LISTED ENTRIES:
══════════════════════════════

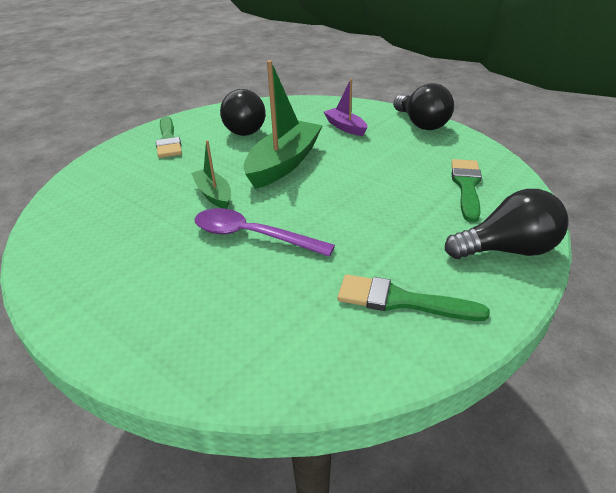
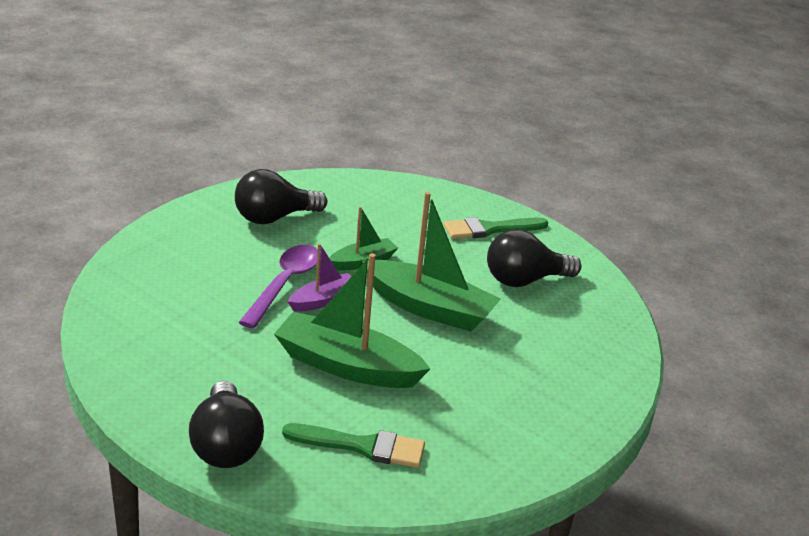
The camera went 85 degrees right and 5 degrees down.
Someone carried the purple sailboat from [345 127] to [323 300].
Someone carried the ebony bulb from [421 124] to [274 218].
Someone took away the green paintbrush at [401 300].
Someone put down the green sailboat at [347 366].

══════════════════════════════

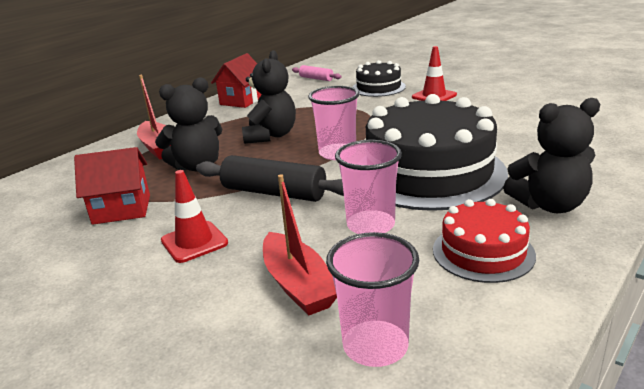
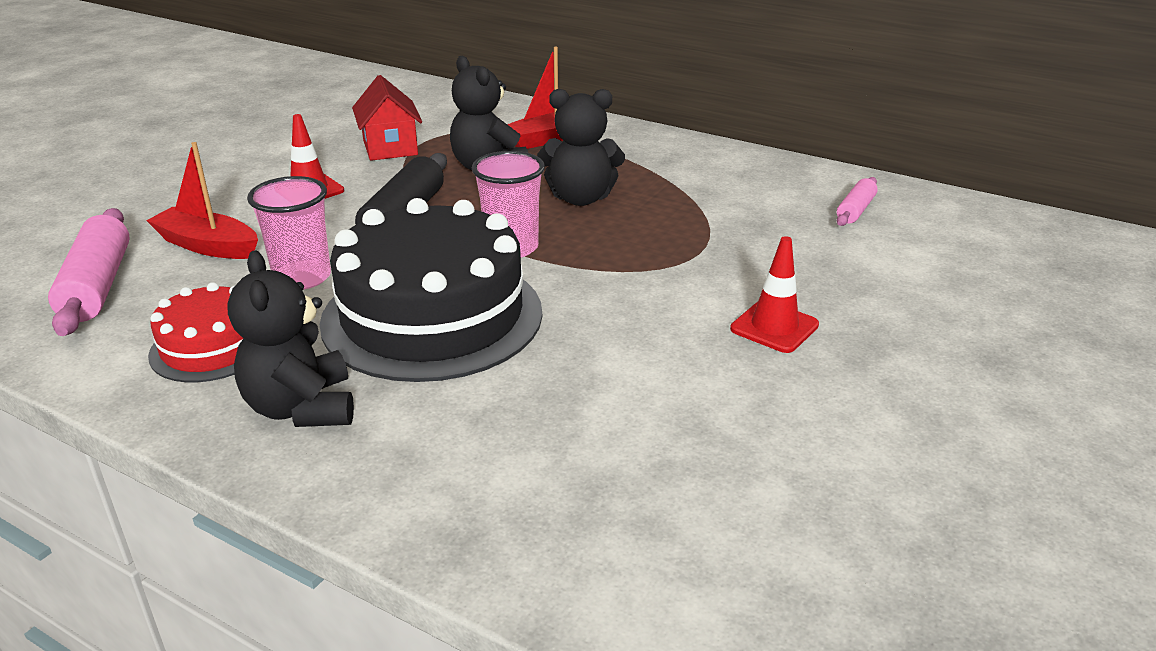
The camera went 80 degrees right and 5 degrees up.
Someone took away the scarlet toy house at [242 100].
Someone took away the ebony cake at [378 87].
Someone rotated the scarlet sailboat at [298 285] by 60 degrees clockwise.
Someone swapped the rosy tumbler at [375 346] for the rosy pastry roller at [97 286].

══════════════════════════════

ACTIVITY: In the listing above, find the line with "Someone took away the green" and the line with "Someone put down", then print exactly those lines and every line between them.

WORKED SOLUTION:
Someone took away the green paintbrush at [401 300].
Someone put down the green sailboat at [347 366].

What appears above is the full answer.